DESCRIPTION OF THE TASK.
Skip the images and copy every other part of the records exactly.

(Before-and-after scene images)
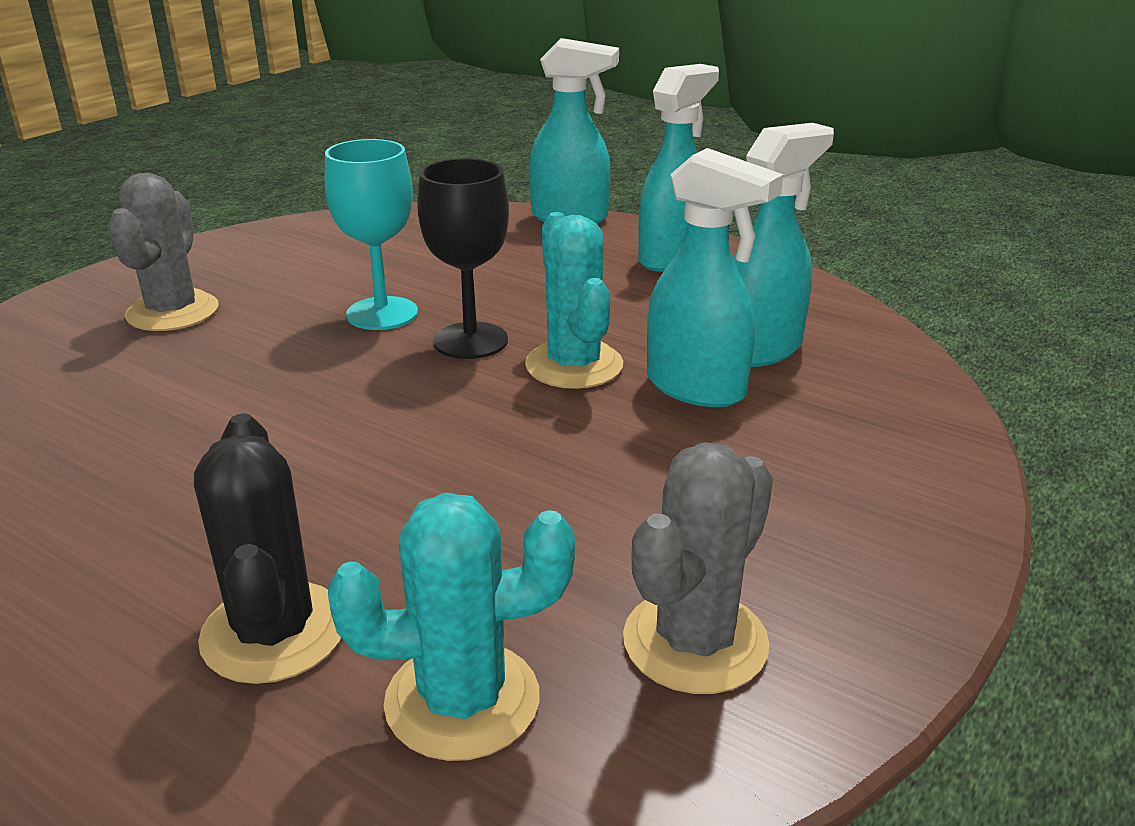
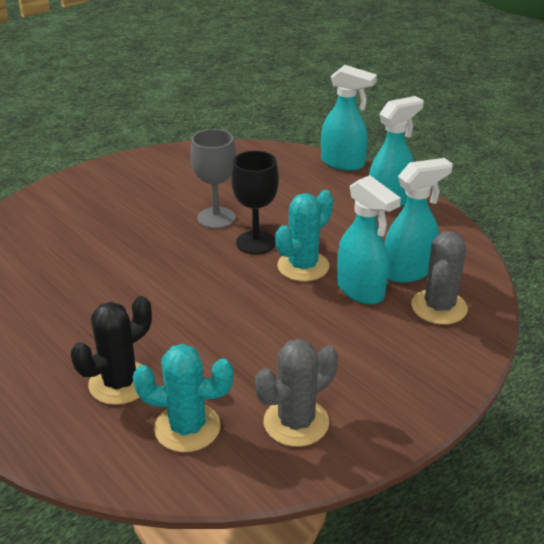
camera: 15 degrees right, 5 degrees up
(173, 312) = (112, 201): grey cactus -> grey cactus (439, 307)
(274, 632) = (120, 383): black cactus -> black cactus turned 45 degrees clockwise
(382, 313) = (216, 218): turquoise goblet -> grey goblet
(574, 365) = (303, 266): turquoise cactus -> turquoise cactus turned 45 degrees clockwise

EXPECTED ANSWER.
camera: 15 degrees right, 5 degrees up
(173, 312) = (112, 201): grey cactus -> grey cactus (439, 307)
(274, 632) = (120, 383): black cactus -> black cactus turned 45 degrees clockwise
(382, 313) = (216, 218): turquoise goblet -> grey goblet
(574, 365) = (303, 266): turquoise cactus -> turquoise cactus turned 45 degrees clockwise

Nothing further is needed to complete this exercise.